* Exercise aim: Reproduce all of the items below word for word, but leave the pictures out of your answer.

* Entries shown:
########################################

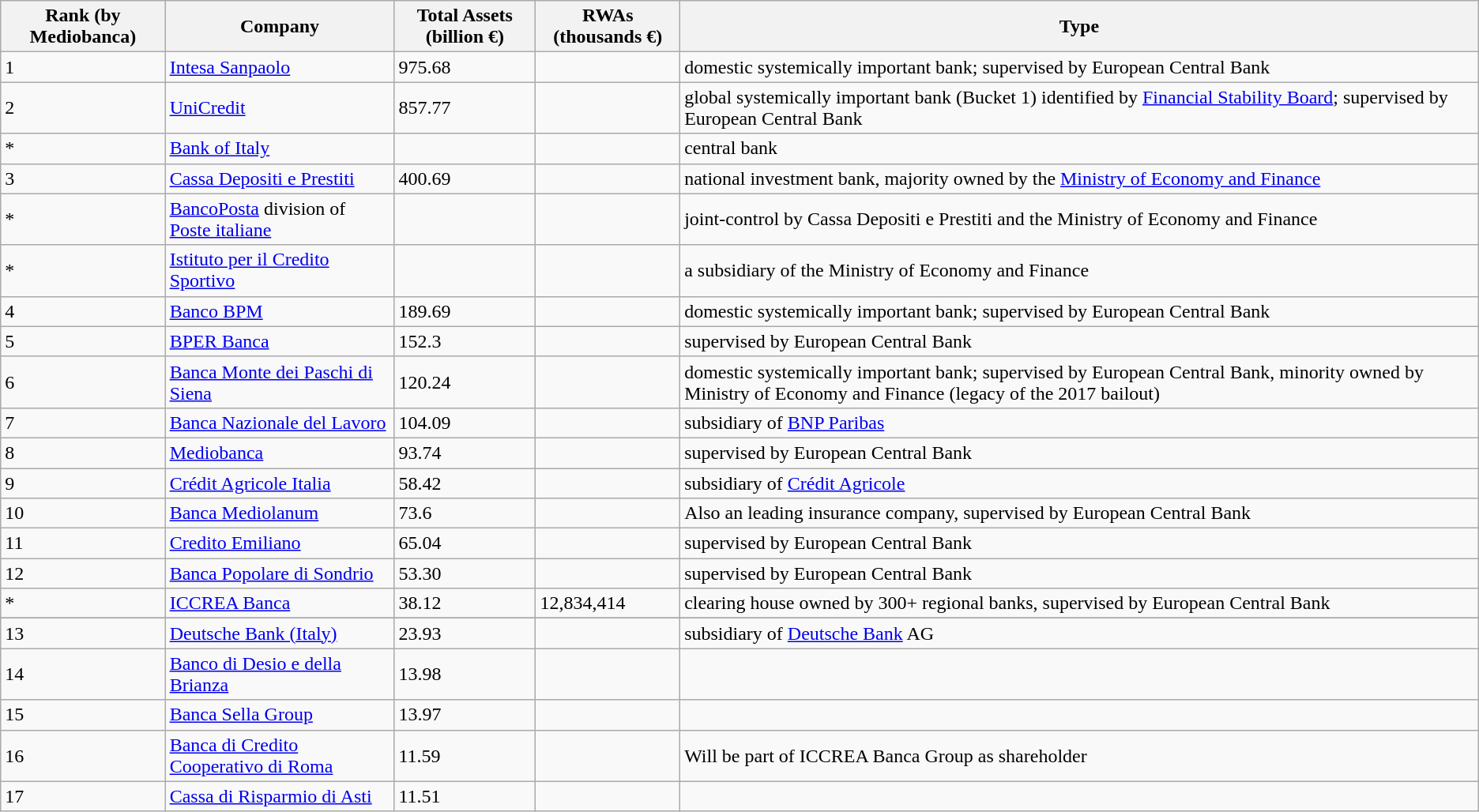
clearing house owned by 300+ regional banks, supervised by European Central Bank (1079, 604)
400.69 (465, 179)
11 (83, 544)
ICCREA Banca (280, 604)
13.97 (465, 715)
Company (280, 27)
Banco di Desio e della Brianza (280, 675)
16 (83, 755)
3 (83, 179)
Cassa di Risparmio di Asti (280, 796)
11.51 (465, 796)
7 (83, 423)
Banco BPM (280, 311)
65.04 (465, 544)
2 (83, 107)
73.6 (465, 514)
5 (83, 341)
Type (1079, 27)
104.09 (465, 423)
14 (83, 675)
Bank of Italy (280, 149)
8 (83, 453)
152.3 (465, 341)
9 (83, 483)
857.77 (465, 107)
BancoPosta division of Poste italiane (280, 220)
975.68 (465, 67)
Intesa Sanpaolo (280, 67)
Also an leading insurance company, supervised by European Central Bank (1079, 514)
17 (83, 796)
58.42 (465, 483)
Mediobanca (280, 453)
Rank (by Mediobanca) (83, 27)
Total Assets (billion €) (465, 27)
120.24 (465, 382)
10 (83, 514)
93.74 (465, 453)
subsidiary of BNP Paribas (1079, 423)
national investment bank, majority owned by the Ministry of Economy and Finance (1079, 179)
Credito Emiliano (280, 544)
Banca Mediolanum (280, 514)
Banca Monte dei Paschi di Siena (280, 382)
Banca Popolare di Sondrio (280, 574)
subsidiary of Deutsche Bank AG (1079, 634)
13 (83, 634)
11.59 (465, 755)
a subsidiary of the Ministry of Economy and Finance (1079, 270)
global systemically important bank (Bucket 1) identified by Financial Stability Board; supervised by European Central Bank (1079, 107)
15 (83, 715)
1 (83, 67)
central bank (1079, 149)
Crédit Agricole Italia (280, 483)
13.98 (465, 675)
Deutsche Bank (Italy) (280, 634)
BPER Banca (280, 341)
subsidiary of Crédit Agricole (1079, 483)
Banca Sella Group (280, 715)
53.30 (465, 574)
joint-control by Cassa Depositi e Prestiti and the Ministry of Economy and Finance (1079, 220)
12 (83, 574)
Cassa Depositi e Prestiti (280, 179)
Banca di Credito Cooperativo di Roma (280, 755)
Banca Nazionale del Lavoro (280, 423)
4 (83, 311)
189.69 (465, 311)
Istituto per il Credito Sportivo (280, 270)
12,834,414 (608, 604)
RWAs (thousands €) (608, 27)
23.93 (465, 634)
Will be part of ICCREA Banca Group as shareholder (1079, 755)
38.12 (465, 604)
UniCredit (280, 107)
6 (83, 382)
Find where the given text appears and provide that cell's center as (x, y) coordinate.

########################################

* Solution for this problem:
clearing house owned by 300+ regional banks, supervised by European Central Bank (1079, 604)
400.69 (465, 179)
11 (83, 544)
ICCREA Banca (280, 604)
13.97 (465, 715)
Company (280, 27)
Banco di Desio e della Brianza (280, 675)
16 (83, 755)
3 (83, 179)
Cassa di Risparmio di Asti (280, 796)
11.51 (465, 796)
7 (83, 423)
Banco BPM (280, 311)
65.04 (465, 544)
2 (83, 107)
73.6 (465, 514)
5 (83, 341)
Type (1079, 27)
104.09 (465, 423)
14 (83, 675)
Bank of Italy (280, 149)
8 (83, 453)
152.3 (465, 341)
9 (83, 483)
857.77 (465, 107)
BancoPosta division of Poste italiane (280, 220)
975.68 (465, 67)
Intesa Sanpaolo (280, 67)
Also an leading insurance company, supervised by European Central Bank (1079, 514)
17 (83, 796)
58.42 (465, 483)
Mediobanca (280, 453)
Rank (by Mediobanca) (83, 27)
Total Assets (billion €) (465, 27)
120.24 (465, 382)
10 (83, 514)
93.74 (465, 453)
subsidiary of BNP Paribas (1079, 423)
national investment bank, majority owned by the Ministry of Economy and Finance (1079, 179)
Credito Emiliano (280, 544)
Banca Mediolanum (280, 514)
Banca Monte dei Paschi di Siena (280, 382)
Banca Popolare di Sondrio (280, 574)
subsidiary of Deutsche Bank AG (1079, 634)
13 (83, 634)
11.59 (465, 755)
a subsidiary of the Ministry of Economy and Finance (1079, 270)
global systemically important bank (Bucket 1) identified by Financial Stability Board; supervised by European Central Bank (1079, 107)
15 (83, 715)
1 (83, 67)
central bank (1079, 149)
Crédit Agricole Italia (280, 483)
13.98 (465, 675)
Deutsche Bank (Italy) (280, 634)
BPER Banca (280, 341)
subsidiary of Crédit Agricole (1079, 483)
Banca Sella Group (280, 715)
53.30 (465, 574)
joint-control by Cassa Depositi e Prestiti and the Ministry of Economy and Finance (1079, 220)
12 (83, 574)
Cassa Depositi e Prestiti (280, 179)
Banca di Credito Cooperativo di Roma (280, 755)
Banca Nazionale del Lavoro (280, 423)
4 (83, 311)
189.69 (465, 311)
Istituto per il Credito Sportivo (280, 270)
12,834,414 (608, 604)
RWAs (thousands €) (608, 27)
23.93 (465, 634)
Will be part of ICCREA Banca Group as shareholder (1079, 755)
38.12 (465, 604)
UniCredit (280, 107)
6 (83, 382)
Find where the given text appears and provide that cell's center as (x, y) coordinate.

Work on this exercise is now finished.